▶ **What you need to do**
Gather, from the data below, each line in which the word "VBAT" occurs.

▶ **Supplied records**
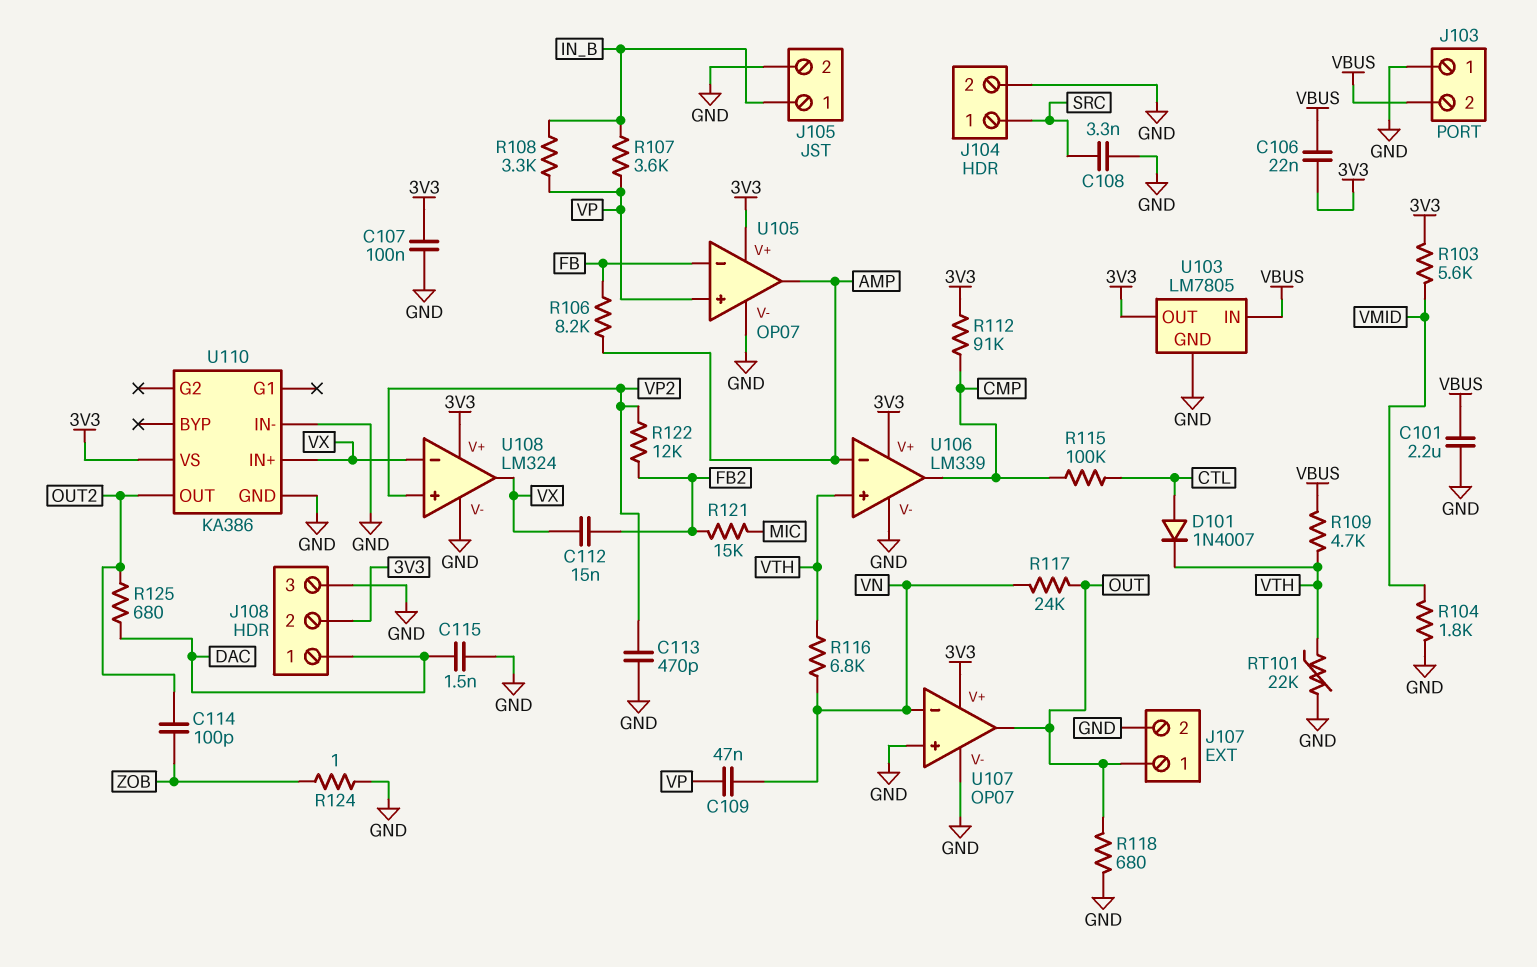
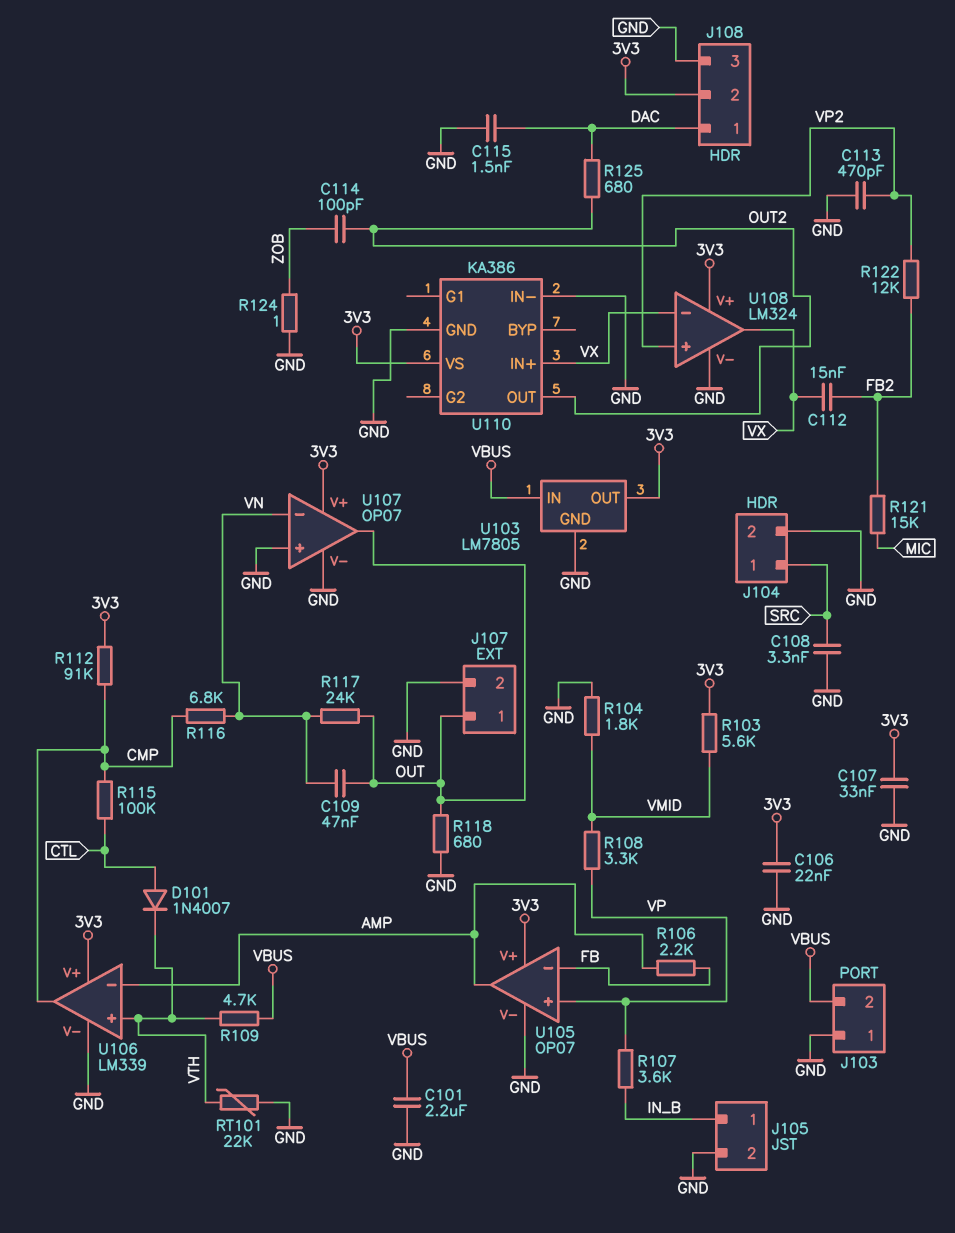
C106: 22nF (3V3, VBUS) -> 22nF (3V3, GND)
C107: 100nF (3V3, GND) -> 33nF (3V3, GND)
C109: 47nF (VN, VP) -> 47nF (OUT, VN)
R106: 8.2k (AMP, FB) -> 2.2k (AMP, FB)
R108: 3.3k (IN_B, VP) -> 3.3k (VMID, VP)
R116: 6.8k (VN, VTH) -> 6.8k (CMP, VN)

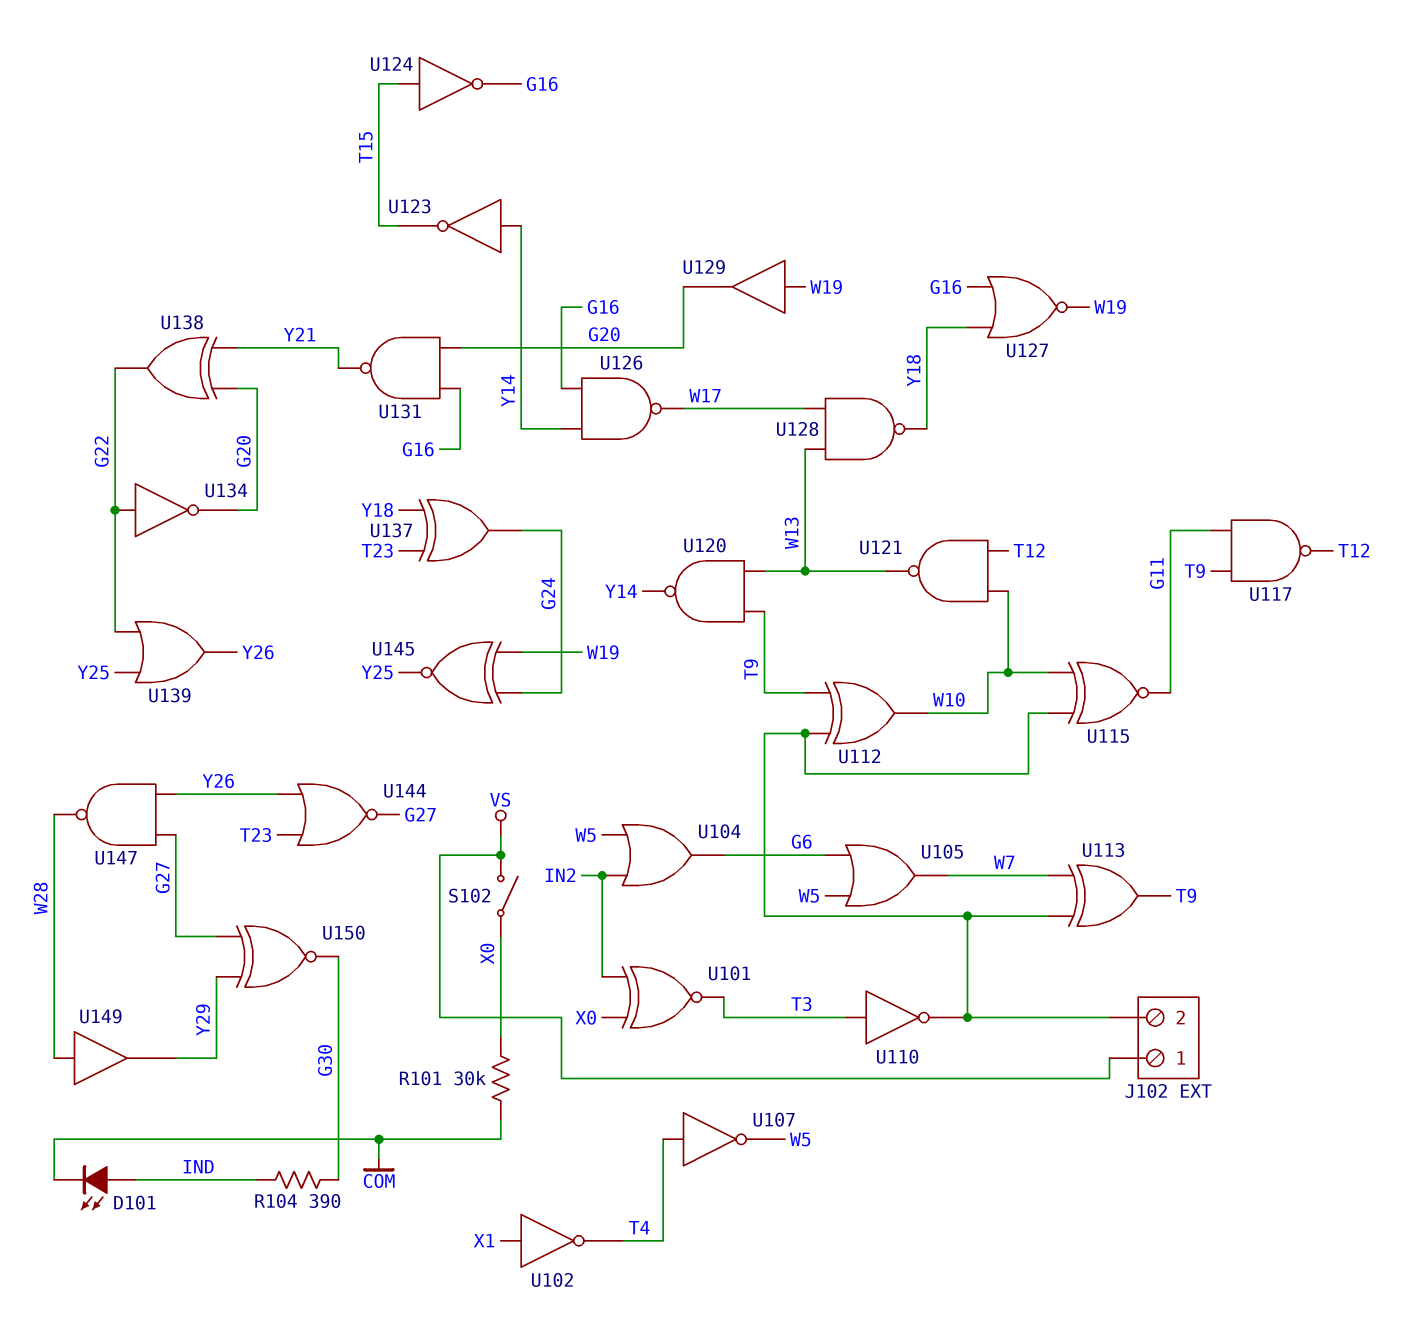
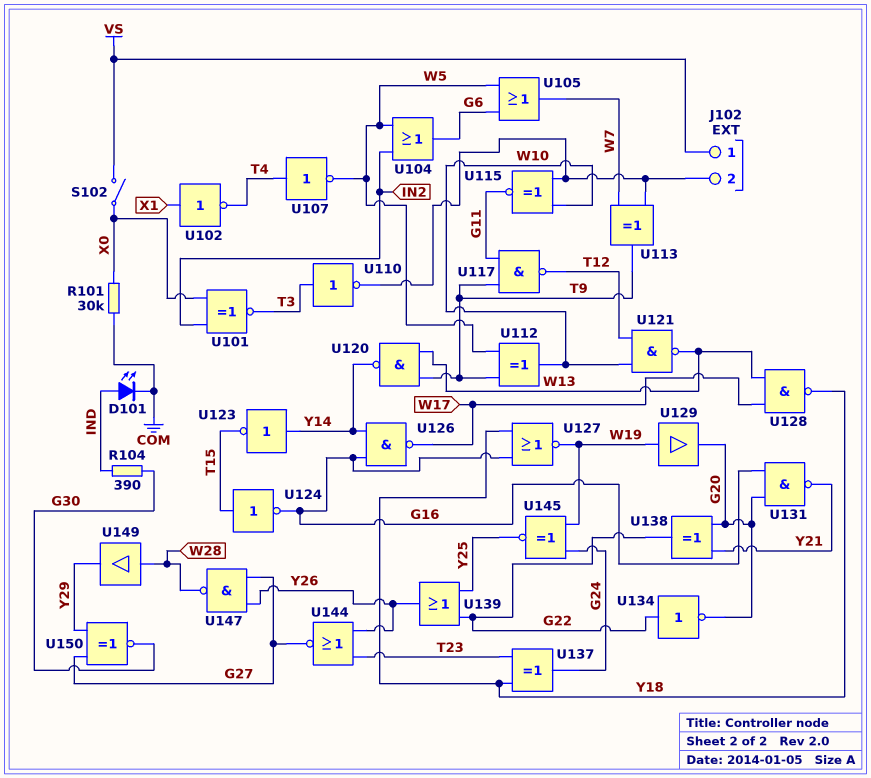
U112: XOR (in J102/2, in T9, out W10) -> XOR (in T9, in W5, out W10)

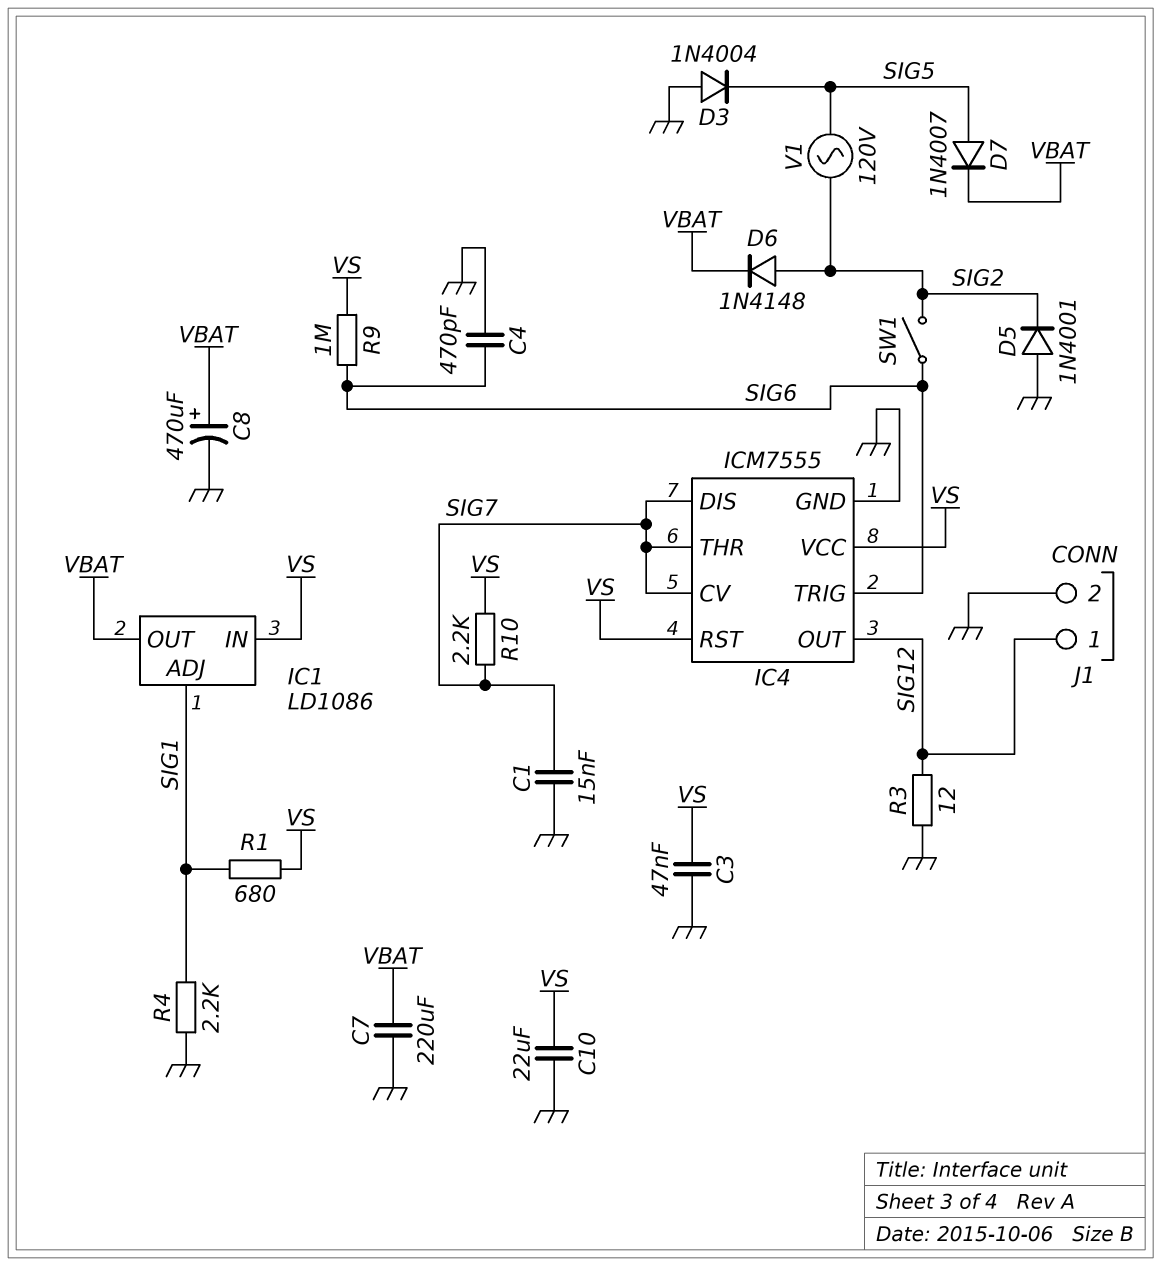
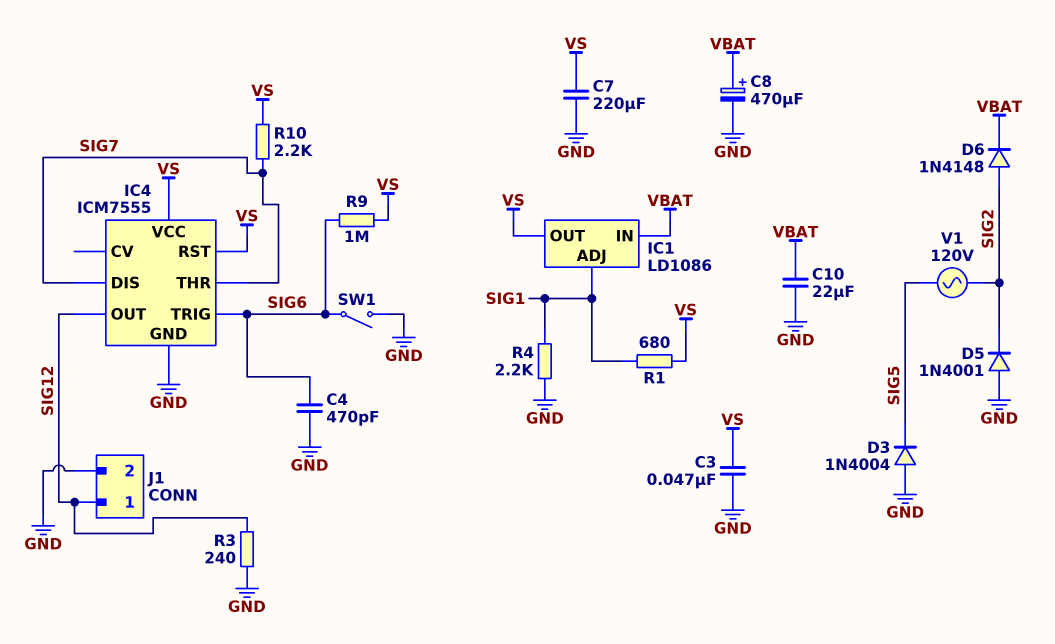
C1: 15nF (GND, SIG7) -> none
C7: 220uF (GND, VBAT) -> 220uF (GND, VS)
C10: 22uF (GND, VS) -> 22uF (GND, VBAT)
D7: diode 1N4007 (A SIG5, K VBAT) -> none
IC1 pin IN: VS -> VBAT
IC1 pin OUT: VBAT -> VS
IC4 pin CV: SIG7 -> none
R3: 12 (GND, SIG12) -> 240 (GND, SIG12)
SW1: switch (SIG2, SIG6) -> switch (GND, SIG6)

▶ **Response to the task**
C7: 220uF (GND, VBAT) -> 220uF (GND, VS)
C10: 22uF (GND, VS) -> 22uF (GND, VBAT)
D7: diode 1N4007 (A SIG5, K VBAT) -> none
IC1 pin IN: VS -> VBAT
IC1 pin OUT: VBAT -> VS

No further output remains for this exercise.